# THE TASK:
Transcribe every entry word for word. Skip the pictures.

- Opening Delimiter -

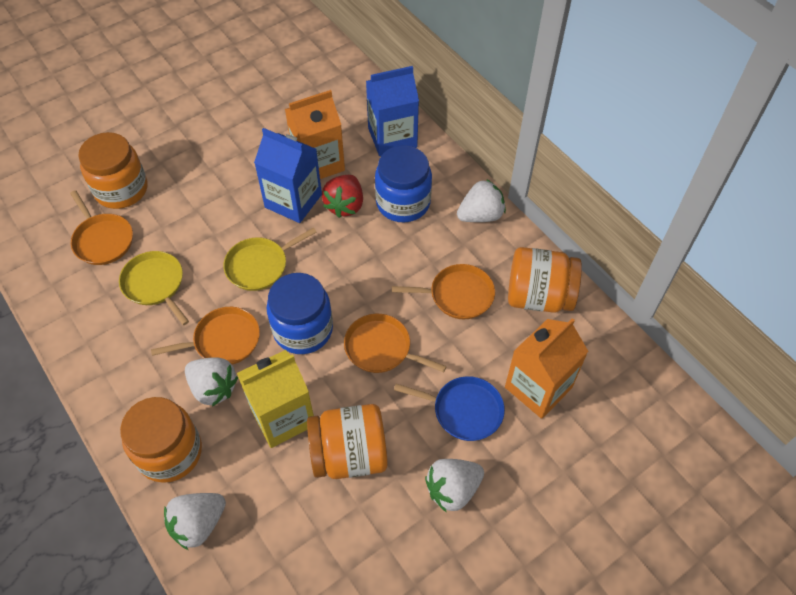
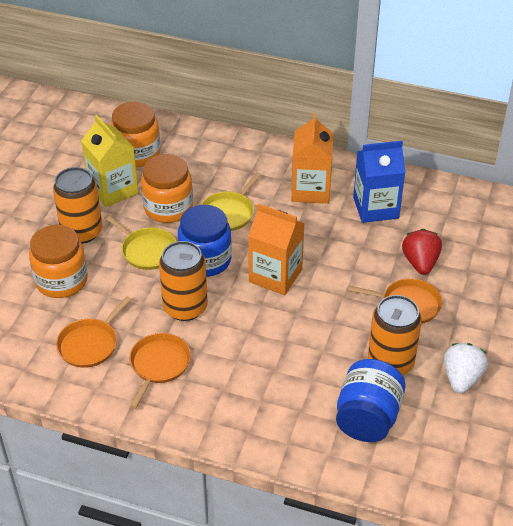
blue carton: [254,128,322,223] [366,66,419,156] = 2 -> [353,141,406,223] = 1
blue pan: [394,376,505,441] = 1 -> none = 0
orange can: none = 0 -> [53,167,102,244] [159,241,208,321] [368,295,422,375] = 3
orange jar: [78,132,148,209] [120,397,202,483] [307,404,388,479] [508,247,582,313] = 4 -> [29,225,88,298] [111,102,160,167] [141,154,193,223] = 3
orange pan: [70,190,133,265] [151,307,260,364] [344,314,447,373] [392,264,495,319] = 4 -> [56,296,131,368] [129,333,191,409] [348,278,442,324] = 3
white strawberry: [164,493,226,550] [185,357,238,407] [425,459,484,513] [457,179,506,222] = 4 -> [444,343,488,393] = 1

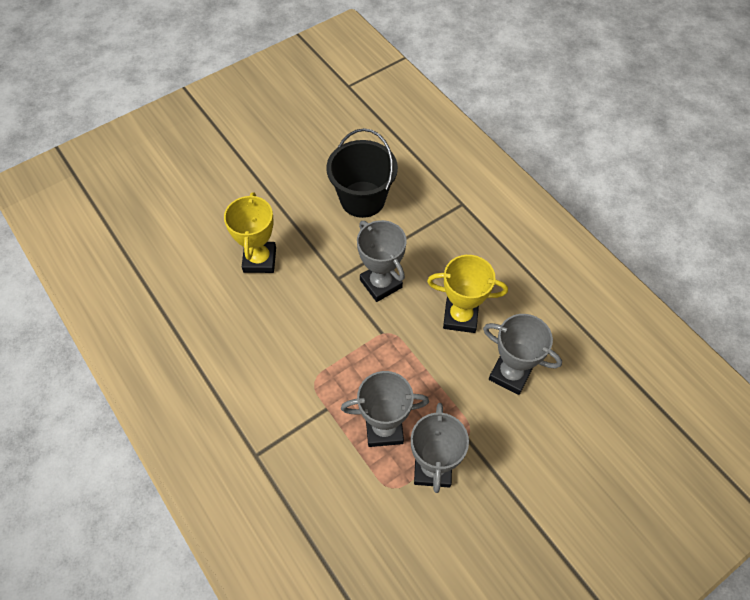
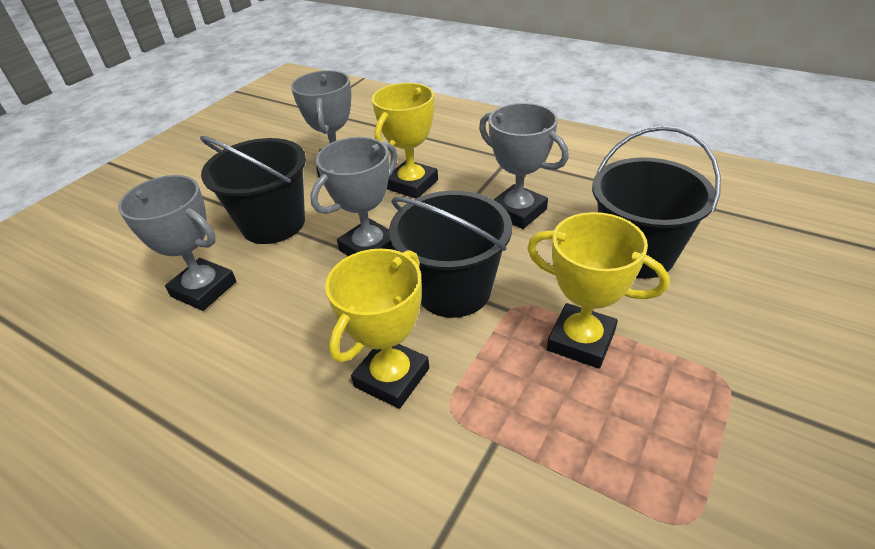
black bucket: [326,128,398,218] = 1 -> [200,136,306,244] [389,191,512,318] [592,126,721,279] = 3
yellow trophy: [224,192,276,273] [427,255,508,333] = 2 -> [325,248,429,409] [372,83,438,199] [527,212,669,369] = 3

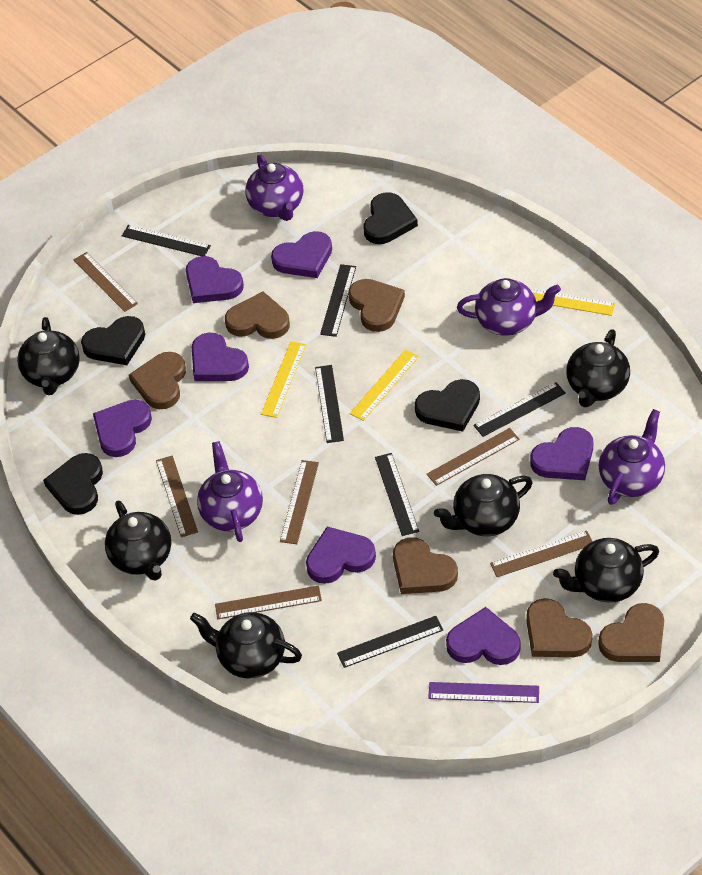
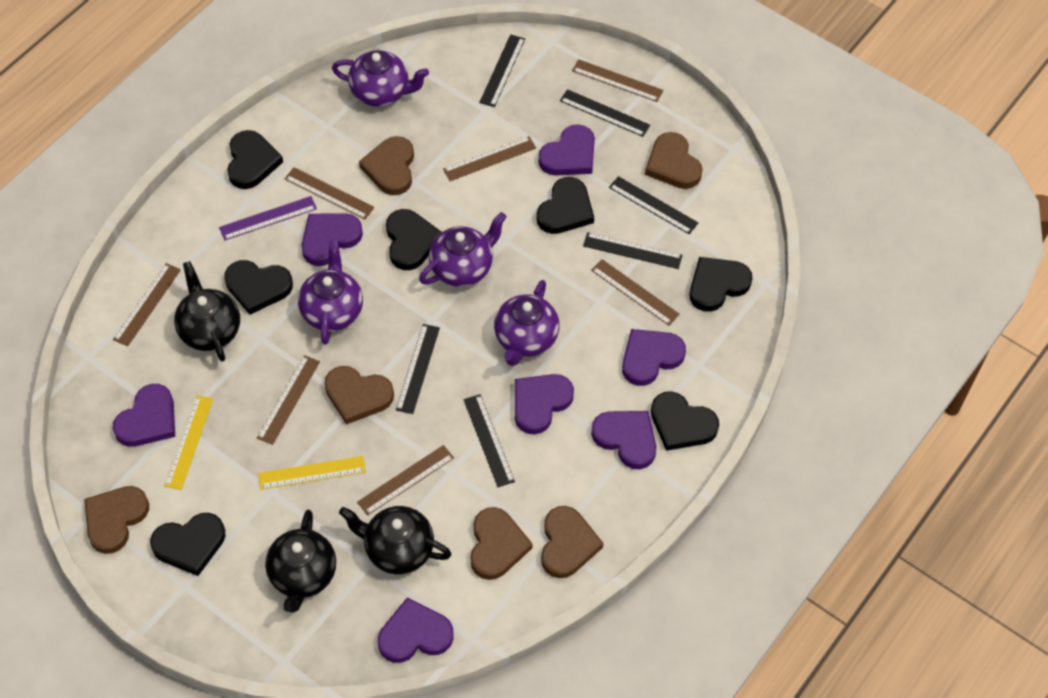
black heart: [43,453,103,515] [81,316,145,365] [364,193,418,244] [415,379,480,432] = 4 -> [150,513,225,576] [224,260,293,315] [227,130,283,189] [386,209,441,270] [537,177,594,234] [651,391,719,451] [690,257,752,312] = 7
black teapot: [17,317,80,395] [105,501,171,581] [190,612,302,678] [434,474,532,536] [553,538,659,603] [566,329,630,408] = 6 -> [174,261,240,362] [265,510,336,613] [339,506,451,574] = 3
brown ruler: [74,252,138,312] [156,455,198,537] [215,585,322,619] [280,460,319,544] [427,428,520,486] [490,531,593,577] = 6 -> [113,263,181,346] [257,355,320,445] [285,167,374,219] [357,445,454,516] [443,136,536,181] [572,59,663,102] [591,259,680,325] = 7
yellow ruler: [261,341,306,418] [350,350,419,421] [529,288,615,316] = 3 -> [164,395,213,490] [258,456,366,490] = 2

- Closing Delimiter -

# OUTPUT FOR THIS TASK:
blue carton: [254,128,322,223] [366,66,419,156] = 2 -> [353,141,406,223] = 1
blue pan: [394,376,505,441] = 1 -> none = 0
orange can: none = 0 -> [53,167,102,244] [159,241,208,321] [368,295,422,375] = 3
orange jar: [78,132,148,209] [120,397,202,483] [307,404,388,479] [508,247,582,313] = 4 -> [29,225,88,298] [111,102,160,167] [141,154,193,223] = 3
orange pan: [70,190,133,265] [151,307,260,364] [344,314,447,373] [392,264,495,319] = 4 -> [56,296,131,368] [129,333,191,409] [348,278,442,324] = 3
white strawberry: [164,493,226,550] [185,357,238,407] [425,459,484,513] [457,179,506,222] = 4 -> [444,343,488,393] = 1

black bucket: [326,128,398,218] = 1 -> [200,136,306,244] [389,191,512,318] [592,126,721,279] = 3
yellow trophy: [224,192,276,273] [427,255,508,333] = 2 -> [325,248,429,409] [372,83,438,199] [527,212,669,369] = 3

black heart: [43,453,103,515] [81,316,145,365] [364,193,418,244] [415,379,480,432] = 4 -> [150,513,225,576] [224,260,293,315] [227,130,283,189] [386,209,441,270] [537,177,594,234] [651,391,719,451] [690,257,752,312] = 7
black teapot: [17,317,80,395] [105,501,171,581] [190,612,302,678] [434,474,532,536] [553,538,659,603] [566,329,630,408] = 6 -> [174,261,240,362] [265,510,336,613] [339,506,451,574] = 3
brown ruler: [74,252,138,312] [156,455,198,537] [215,585,322,619] [280,460,319,544] [427,428,520,486] [490,531,593,577] = 6 -> [113,263,181,346] [257,355,320,445] [285,167,374,219] [357,445,454,516] [443,136,536,181] [572,59,663,102] [591,259,680,325] = 7
yellow ruler: [261,341,306,418] [350,350,419,421] [529,288,615,316] = 3 -> [164,395,213,490] [258,456,366,490] = 2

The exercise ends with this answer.